→ **Exercise goal**
Set down the records again. Every word and mark must match exactly.

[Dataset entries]
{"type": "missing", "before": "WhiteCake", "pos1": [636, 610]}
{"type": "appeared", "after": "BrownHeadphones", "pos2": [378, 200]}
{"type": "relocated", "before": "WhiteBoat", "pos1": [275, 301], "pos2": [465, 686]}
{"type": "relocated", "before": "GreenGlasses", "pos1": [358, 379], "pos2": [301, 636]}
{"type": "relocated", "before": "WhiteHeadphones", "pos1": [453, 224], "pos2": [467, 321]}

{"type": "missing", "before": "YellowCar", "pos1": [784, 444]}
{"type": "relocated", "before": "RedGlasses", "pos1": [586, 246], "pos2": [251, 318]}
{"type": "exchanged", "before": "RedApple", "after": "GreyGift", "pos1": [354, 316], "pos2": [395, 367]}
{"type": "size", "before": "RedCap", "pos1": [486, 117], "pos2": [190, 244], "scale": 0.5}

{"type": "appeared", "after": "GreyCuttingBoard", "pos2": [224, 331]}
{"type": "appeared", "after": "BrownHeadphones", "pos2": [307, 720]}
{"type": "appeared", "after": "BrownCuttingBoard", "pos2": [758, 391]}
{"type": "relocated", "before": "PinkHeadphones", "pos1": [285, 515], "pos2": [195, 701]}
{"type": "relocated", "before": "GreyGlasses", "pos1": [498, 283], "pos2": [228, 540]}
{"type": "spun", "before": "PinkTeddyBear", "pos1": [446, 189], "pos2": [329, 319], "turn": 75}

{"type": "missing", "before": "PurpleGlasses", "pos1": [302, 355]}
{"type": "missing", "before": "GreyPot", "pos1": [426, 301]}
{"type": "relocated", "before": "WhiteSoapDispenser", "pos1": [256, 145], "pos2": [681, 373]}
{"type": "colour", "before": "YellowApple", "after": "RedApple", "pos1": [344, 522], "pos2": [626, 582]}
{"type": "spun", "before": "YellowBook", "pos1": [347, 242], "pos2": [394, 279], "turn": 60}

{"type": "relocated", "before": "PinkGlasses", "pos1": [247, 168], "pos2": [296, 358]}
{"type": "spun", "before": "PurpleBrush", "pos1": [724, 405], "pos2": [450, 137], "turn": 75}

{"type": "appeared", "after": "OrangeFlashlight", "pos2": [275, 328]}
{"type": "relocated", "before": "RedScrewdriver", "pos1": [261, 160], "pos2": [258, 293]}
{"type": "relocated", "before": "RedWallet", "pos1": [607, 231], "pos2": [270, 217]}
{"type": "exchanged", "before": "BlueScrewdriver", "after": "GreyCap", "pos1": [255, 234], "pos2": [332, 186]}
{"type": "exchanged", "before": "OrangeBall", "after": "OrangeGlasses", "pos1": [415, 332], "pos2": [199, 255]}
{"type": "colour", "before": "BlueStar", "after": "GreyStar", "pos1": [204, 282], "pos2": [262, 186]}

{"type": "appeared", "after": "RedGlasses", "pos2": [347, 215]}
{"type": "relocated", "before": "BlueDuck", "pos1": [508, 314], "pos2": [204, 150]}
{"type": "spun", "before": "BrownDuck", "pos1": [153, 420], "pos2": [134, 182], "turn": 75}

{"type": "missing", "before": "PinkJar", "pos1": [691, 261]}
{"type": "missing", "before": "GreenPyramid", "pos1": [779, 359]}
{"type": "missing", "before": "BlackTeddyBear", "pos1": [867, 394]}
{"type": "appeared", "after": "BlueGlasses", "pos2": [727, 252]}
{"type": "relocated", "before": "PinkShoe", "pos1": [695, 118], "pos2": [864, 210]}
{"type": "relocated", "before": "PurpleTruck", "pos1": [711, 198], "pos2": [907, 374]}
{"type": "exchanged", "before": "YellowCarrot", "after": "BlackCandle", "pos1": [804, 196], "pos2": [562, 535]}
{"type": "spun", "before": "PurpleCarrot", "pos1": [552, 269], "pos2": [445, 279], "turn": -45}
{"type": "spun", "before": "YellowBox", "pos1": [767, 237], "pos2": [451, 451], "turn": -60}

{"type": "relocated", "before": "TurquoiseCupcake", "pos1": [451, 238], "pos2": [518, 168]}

→ **Exercise solution**
{"type": "missing", "before": "WhiteCake", "pos1": [636, 610]}
{"type": "appeared", "after": "BrownHeadphones", "pos2": [378, 200]}
{"type": "relocated", "before": "WhiteBoat", "pos1": [275, 301], "pos2": [465, 686]}
{"type": "relocated", "before": "GreenGlasses", "pos1": [358, 379], "pos2": [301, 636]}
{"type": "relocated", "before": "WhiteHeadphones", "pos1": [453, 224], "pos2": [467, 321]}

{"type": "missing", "before": "YellowCar", "pos1": [784, 444]}
{"type": "relocated", "before": "RedGlasses", "pos1": [586, 246], "pos2": [251, 318]}
{"type": "exchanged", "before": "RedApple", "after": "GreyGift", "pos1": [354, 316], "pos2": [395, 367]}
{"type": "size", "before": "RedCap", "pos1": [486, 117], "pos2": [190, 244], "scale": 0.5}

{"type": "appeared", "after": "GreyCuttingBoard", "pos2": [224, 331]}
{"type": "appeared", "after": "BrownHeadphones", "pos2": [307, 720]}
{"type": "appeared", "after": "BrownCuttingBoard", "pos2": [758, 391]}
{"type": "relocated", "before": "PinkHeadphones", "pos1": [285, 515], "pos2": [195, 701]}
{"type": "relocated", "before": "GreyGlasses", "pos1": [498, 283], "pos2": [228, 540]}
{"type": "spun", "before": "PinkTeddyBear", "pos1": [446, 189], "pos2": [329, 319], "turn": 75}

{"type": "missing", "before": "PurpleGlasses", "pos1": [302, 355]}
{"type": "missing", "before": "GreyPot", "pos1": [426, 301]}
{"type": "relocated", "before": "WhiteSoapDispenser", "pos1": [256, 145], "pos2": [681, 373]}
{"type": "colour", "before": "YellowApple", "after": "RedApple", "pos1": [344, 522], "pos2": [626, 582]}
{"type": "spun", "before": "YellowBook", "pos1": [347, 242], "pos2": [394, 279], "turn": 60}

{"type": "relocated", "before": "PinkGlasses", "pos1": [247, 168], "pos2": [296, 358]}
{"type": "spun", "before": "PurpleBrush", "pos1": [724, 405], "pos2": [450, 137], "turn": 75}

{"type": "appeared", "after": "OrangeFlashlight", "pos2": [275, 328]}
{"type": "relocated", "before": "RedScrewdriver", "pos1": [261, 160], "pos2": [258, 293]}
{"type": "relocated", "before": "RedWallet", "pos1": [607, 231], "pos2": [270, 217]}
{"type": "exchanged", "before": "BlueScrewdriver", "after": "GreyCap", "pos1": [255, 234], "pos2": [332, 186]}
{"type": "exchanged", "before": "OrangeBall", "after": "OrangeGlasses", "pos1": [415, 332], "pos2": [199, 255]}
{"type": "colour", "before": "BlueStar", "after": "GreyStar", "pos1": [204, 282], "pos2": [262, 186]}

{"type": "appeared", "after": "RedGlasses", "pos2": [347, 215]}
{"type": "relocated", "before": "BlueDuck", "pos1": [508, 314], "pos2": [204, 150]}
{"type": "spun", "before": "BrownDuck", "pos1": [153, 420], "pos2": [134, 182], "turn": 75}

{"type": "missing", "before": "PinkJar", "pos1": [691, 261]}
{"type": "missing", "before": "GreenPyramid", "pos1": [779, 359]}
{"type": "missing", "before": "BlackTeddyBear", "pos1": [867, 394]}
{"type": "appeared", "after": "BlueGlasses", "pos2": [727, 252]}
{"type": "relocated", "before": "PinkShoe", "pos1": [695, 118], "pos2": [864, 210]}
{"type": "relocated", "before": "PurpleTruck", "pos1": [711, 198], "pos2": [907, 374]}
{"type": "exchanged", "before": "YellowCarrot", "after": "BlackCandle", "pos1": [804, 196], "pos2": [562, 535]}
{"type": "spun", "before": "PurpleCarrot", "pos1": [552, 269], "pos2": [445, 279], "turn": -45}
{"type": "spun", "before": "YellowBox", "pos1": [767, 237], "pos2": [451, 451], "turn": -60}

{"type": "relocated", "before": "TurquoiseCupcake", "pos1": [451, 238], "pos2": [518, 168]}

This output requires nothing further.